* REQUIRED ACTION: Here are the records. Write out exactly the lines between the one holding "C7: 100nF (+3V3, GND) -> 100nF (+3V3, VBUS)" and the one holding "U2: ESP-12E -> ESP-12S", inclusive.

---------- PROVIDED RECORDS ----------

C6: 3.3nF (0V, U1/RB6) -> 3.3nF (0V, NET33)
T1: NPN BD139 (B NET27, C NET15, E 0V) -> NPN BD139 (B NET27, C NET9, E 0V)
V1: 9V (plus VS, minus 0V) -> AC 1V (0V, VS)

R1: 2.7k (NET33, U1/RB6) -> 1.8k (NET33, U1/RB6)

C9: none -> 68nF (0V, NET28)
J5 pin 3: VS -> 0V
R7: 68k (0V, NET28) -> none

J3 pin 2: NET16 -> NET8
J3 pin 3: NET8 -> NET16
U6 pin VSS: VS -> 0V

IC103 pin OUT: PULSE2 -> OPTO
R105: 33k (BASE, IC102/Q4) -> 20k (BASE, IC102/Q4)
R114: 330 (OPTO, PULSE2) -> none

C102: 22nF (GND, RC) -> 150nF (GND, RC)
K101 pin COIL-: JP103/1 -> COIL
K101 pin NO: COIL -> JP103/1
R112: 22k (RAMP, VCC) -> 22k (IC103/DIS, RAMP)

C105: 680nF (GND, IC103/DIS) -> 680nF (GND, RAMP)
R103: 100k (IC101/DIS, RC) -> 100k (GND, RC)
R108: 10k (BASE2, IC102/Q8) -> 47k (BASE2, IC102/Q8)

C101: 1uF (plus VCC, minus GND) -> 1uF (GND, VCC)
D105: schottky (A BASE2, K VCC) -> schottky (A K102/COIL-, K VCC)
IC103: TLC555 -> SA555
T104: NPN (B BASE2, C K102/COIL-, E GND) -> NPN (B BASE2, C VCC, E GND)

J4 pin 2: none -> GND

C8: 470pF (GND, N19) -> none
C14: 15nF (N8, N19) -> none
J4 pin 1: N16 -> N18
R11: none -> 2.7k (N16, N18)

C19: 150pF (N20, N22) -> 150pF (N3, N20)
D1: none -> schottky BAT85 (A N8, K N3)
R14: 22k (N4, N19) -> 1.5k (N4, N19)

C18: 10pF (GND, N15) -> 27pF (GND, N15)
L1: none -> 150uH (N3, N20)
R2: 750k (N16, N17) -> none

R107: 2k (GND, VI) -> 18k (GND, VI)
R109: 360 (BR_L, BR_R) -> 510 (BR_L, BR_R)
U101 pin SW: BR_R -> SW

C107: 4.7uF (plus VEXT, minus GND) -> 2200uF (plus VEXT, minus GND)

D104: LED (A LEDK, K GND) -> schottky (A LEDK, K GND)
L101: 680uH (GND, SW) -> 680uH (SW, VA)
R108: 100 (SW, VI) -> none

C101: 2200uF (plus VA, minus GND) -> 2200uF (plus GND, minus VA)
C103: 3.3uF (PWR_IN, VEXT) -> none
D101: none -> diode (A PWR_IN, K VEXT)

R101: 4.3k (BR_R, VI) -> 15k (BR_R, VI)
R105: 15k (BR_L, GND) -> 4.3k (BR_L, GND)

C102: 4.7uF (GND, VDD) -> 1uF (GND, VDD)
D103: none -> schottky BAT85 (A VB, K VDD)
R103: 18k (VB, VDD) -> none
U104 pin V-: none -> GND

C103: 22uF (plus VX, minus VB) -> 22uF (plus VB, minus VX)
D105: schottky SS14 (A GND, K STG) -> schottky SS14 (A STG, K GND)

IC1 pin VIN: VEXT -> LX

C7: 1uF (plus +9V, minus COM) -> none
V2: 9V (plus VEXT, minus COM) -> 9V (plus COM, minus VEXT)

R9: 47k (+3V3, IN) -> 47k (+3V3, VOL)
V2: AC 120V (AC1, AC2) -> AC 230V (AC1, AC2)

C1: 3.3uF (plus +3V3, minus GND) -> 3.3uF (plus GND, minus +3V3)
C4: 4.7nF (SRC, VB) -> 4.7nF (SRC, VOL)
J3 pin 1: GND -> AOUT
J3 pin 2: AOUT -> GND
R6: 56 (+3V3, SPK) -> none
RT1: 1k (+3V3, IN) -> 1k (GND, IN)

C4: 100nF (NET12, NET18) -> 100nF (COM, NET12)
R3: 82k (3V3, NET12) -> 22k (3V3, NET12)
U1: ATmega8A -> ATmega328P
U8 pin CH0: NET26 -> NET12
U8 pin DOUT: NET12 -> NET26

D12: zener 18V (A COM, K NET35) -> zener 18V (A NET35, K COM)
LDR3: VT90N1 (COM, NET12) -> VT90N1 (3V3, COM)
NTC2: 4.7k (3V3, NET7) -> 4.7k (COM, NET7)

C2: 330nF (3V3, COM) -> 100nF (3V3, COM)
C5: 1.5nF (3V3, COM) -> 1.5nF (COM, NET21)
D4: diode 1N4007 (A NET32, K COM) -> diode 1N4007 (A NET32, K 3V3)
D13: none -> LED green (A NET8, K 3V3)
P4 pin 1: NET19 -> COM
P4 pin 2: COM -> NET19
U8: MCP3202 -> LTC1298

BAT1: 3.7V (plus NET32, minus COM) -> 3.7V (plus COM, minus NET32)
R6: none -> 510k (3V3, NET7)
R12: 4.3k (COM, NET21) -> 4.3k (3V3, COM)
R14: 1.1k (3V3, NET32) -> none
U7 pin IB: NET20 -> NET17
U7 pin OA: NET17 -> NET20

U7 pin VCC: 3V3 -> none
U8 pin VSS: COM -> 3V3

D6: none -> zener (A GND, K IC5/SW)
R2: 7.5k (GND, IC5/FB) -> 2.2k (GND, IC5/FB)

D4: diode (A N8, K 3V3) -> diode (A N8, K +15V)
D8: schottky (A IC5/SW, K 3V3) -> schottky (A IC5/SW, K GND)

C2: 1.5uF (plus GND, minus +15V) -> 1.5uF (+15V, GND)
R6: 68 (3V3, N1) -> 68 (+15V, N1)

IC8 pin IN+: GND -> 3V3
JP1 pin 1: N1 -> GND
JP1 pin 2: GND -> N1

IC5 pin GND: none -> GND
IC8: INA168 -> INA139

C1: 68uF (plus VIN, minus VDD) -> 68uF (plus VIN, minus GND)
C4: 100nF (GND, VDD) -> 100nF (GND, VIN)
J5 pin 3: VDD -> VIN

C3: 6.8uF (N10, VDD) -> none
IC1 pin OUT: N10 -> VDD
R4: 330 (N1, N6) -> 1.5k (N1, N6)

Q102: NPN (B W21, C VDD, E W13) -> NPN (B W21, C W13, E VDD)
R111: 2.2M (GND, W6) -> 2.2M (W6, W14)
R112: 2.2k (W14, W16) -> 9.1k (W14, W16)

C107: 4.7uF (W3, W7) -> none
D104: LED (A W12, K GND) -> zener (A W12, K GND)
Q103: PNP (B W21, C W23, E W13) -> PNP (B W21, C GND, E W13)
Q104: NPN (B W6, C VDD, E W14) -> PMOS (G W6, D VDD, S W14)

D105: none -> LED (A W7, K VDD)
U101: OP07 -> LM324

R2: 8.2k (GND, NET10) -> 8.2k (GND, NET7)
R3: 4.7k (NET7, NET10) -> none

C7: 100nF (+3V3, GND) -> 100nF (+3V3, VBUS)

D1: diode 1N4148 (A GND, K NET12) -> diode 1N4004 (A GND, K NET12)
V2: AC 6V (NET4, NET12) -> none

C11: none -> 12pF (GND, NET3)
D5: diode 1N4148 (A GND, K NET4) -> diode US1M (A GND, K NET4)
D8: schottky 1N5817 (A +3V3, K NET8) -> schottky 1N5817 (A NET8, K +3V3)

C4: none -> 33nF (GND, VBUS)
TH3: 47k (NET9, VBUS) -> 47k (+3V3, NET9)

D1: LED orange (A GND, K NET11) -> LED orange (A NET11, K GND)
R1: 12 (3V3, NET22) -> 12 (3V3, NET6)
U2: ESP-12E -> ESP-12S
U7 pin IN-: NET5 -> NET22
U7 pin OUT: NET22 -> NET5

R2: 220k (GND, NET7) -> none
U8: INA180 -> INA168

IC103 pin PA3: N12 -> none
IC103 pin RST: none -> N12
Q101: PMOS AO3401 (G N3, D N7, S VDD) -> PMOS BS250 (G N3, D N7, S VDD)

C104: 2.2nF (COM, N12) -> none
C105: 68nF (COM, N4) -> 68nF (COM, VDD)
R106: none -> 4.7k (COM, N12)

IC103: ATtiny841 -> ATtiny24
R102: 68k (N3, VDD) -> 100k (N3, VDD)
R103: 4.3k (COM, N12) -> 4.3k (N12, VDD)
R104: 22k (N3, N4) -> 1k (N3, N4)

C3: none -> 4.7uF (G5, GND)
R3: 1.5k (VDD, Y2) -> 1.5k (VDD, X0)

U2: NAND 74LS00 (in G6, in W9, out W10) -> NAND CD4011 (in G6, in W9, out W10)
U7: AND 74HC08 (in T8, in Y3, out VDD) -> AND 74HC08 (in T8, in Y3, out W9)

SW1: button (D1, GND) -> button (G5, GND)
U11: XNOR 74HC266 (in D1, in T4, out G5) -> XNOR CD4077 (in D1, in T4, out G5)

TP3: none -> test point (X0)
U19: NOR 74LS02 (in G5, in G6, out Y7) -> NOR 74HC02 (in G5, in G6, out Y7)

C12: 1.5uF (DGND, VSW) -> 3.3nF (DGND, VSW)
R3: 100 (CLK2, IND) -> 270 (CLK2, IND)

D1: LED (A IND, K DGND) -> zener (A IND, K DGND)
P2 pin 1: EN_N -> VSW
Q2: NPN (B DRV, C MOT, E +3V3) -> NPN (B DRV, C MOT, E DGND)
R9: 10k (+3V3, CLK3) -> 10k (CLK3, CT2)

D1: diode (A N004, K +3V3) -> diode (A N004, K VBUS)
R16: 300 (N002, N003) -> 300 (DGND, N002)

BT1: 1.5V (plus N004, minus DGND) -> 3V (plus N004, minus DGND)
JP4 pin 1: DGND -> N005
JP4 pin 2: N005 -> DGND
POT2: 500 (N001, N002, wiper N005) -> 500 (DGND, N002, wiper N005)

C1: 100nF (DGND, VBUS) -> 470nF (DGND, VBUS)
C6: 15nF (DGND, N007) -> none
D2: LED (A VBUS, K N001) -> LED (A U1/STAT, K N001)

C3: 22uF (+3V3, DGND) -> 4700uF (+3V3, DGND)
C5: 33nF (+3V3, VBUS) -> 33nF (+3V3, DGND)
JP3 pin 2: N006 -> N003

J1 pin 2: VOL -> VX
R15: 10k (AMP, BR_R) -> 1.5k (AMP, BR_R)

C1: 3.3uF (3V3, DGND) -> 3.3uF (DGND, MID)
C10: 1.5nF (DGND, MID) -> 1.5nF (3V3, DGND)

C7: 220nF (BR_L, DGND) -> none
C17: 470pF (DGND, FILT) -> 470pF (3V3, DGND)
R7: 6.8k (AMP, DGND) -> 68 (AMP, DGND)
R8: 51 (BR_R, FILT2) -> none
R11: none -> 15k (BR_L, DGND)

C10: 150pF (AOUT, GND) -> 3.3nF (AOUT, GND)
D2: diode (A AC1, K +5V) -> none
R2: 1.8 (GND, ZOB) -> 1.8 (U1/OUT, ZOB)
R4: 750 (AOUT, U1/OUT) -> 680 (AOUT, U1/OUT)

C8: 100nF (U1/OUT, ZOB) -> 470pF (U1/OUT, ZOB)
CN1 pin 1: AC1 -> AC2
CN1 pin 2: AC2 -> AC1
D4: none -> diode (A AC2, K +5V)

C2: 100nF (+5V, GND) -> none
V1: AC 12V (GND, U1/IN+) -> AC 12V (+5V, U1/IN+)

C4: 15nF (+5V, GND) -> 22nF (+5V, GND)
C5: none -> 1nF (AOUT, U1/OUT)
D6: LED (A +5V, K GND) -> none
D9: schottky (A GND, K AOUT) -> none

----------

* RESPONSE BOX:
C7: 100nF (+3V3, GND) -> 100nF (+3V3, VBUS)

D1: diode 1N4148 (A GND, K NET12) -> diode 1N4004 (A GND, K NET12)
V2: AC 6V (NET4, NET12) -> none

C11: none -> 12pF (GND, NET3)
D5: diode 1N4148 (A GND, K NET4) -> diode US1M (A GND, K NET4)
D8: schottky 1N5817 (A +3V3, K NET8) -> schottky 1N5817 (A NET8, K +3V3)

C4: none -> 33nF (GND, VBUS)
TH3: 47k (NET9, VBUS) -> 47k (+3V3, NET9)

D1: LED orange (A GND, K NET11) -> LED orange (A NET11, K GND)
R1: 12 (3V3, NET22) -> 12 (3V3, NET6)
U2: ESP-12E -> ESP-12S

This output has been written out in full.